Exercise data START

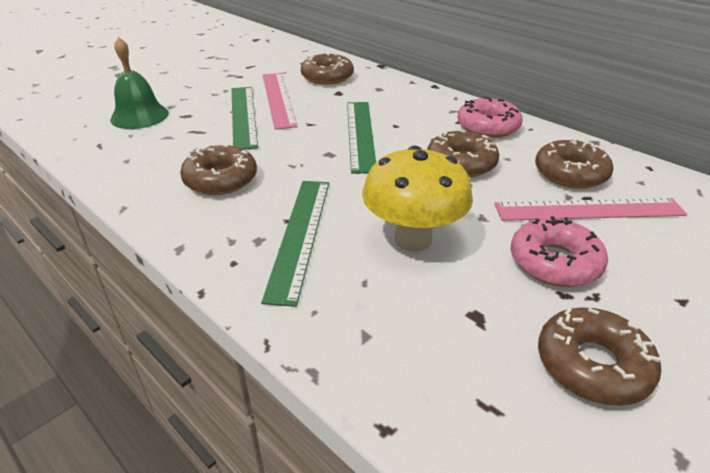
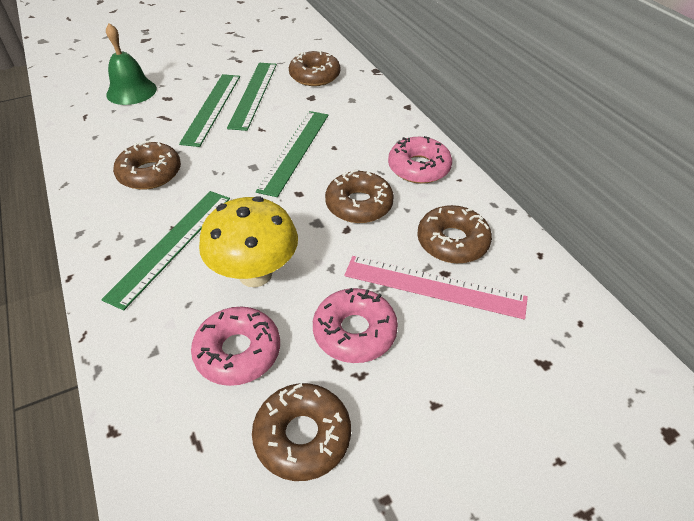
camera: 20 degrees right, 10 degrees up
(278, 99) = (253, 94): pink ruler -> green ruler
(457, 310) = (238, 352): none -> pink donut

Exercise data END

_Problem requirements_
The line that contains "(278, 99) = (253, 94): pink", the final line of the listing, and every line between them are to be retyped exactly; nothing else.

_Solved problem_
(278, 99) = (253, 94): pink ruler -> green ruler
(457, 310) = (238, 352): none -> pink donut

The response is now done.